Records drawn from a dataset
----
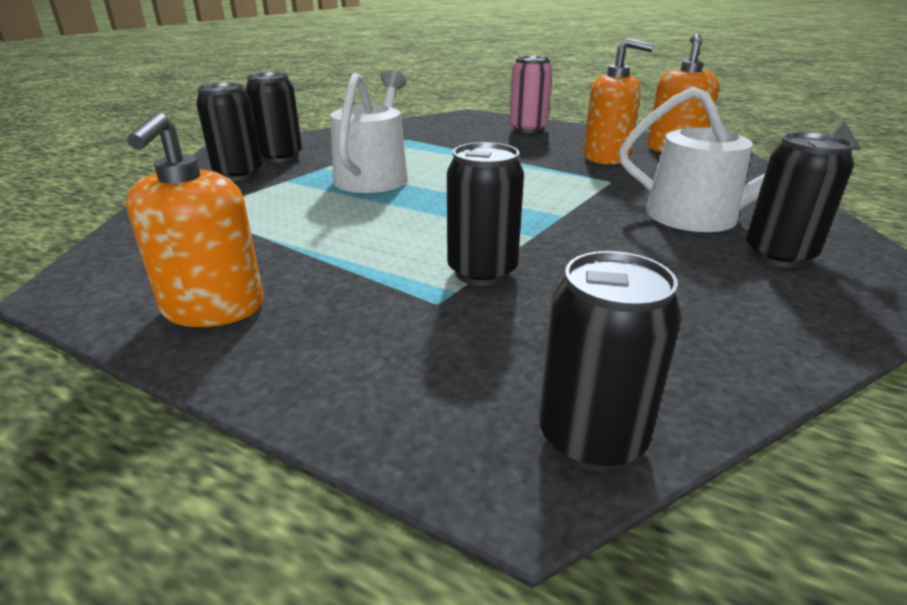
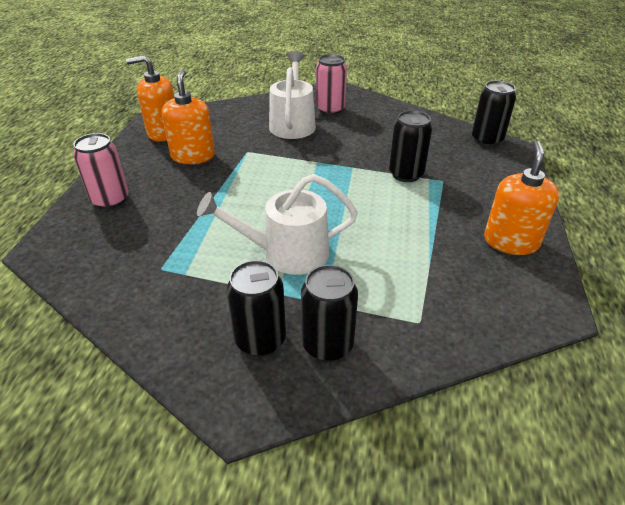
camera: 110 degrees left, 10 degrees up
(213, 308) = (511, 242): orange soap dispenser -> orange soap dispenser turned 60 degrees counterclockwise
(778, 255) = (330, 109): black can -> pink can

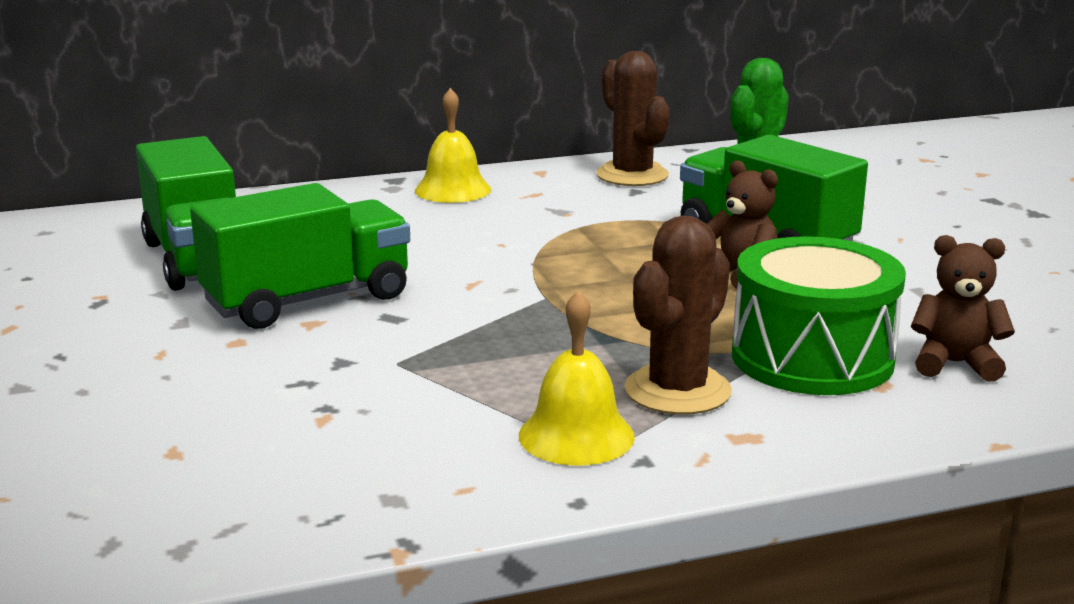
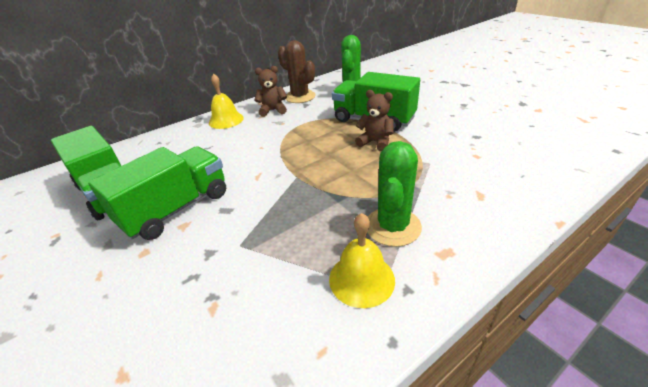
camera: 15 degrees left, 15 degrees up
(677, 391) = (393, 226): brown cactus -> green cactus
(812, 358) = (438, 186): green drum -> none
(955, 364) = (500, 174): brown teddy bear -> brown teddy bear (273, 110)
----
* PROBLEM *
Set down every record above exactly as it stands, but skip the pictures.

* PROBLEM SOLUTION *
camera: 110 degrees left, 10 degrees up
(213, 308) = (511, 242): orange soap dispenser -> orange soap dispenser turned 60 degrees counterclockwise
(778, 255) = (330, 109): black can -> pink can

camera: 15 degrees left, 15 degrees up
(677, 391) = (393, 226): brown cactus -> green cactus
(812, 358) = (438, 186): green drum -> none
(955, 364) = (500, 174): brown teddy bear -> brown teddy bear (273, 110)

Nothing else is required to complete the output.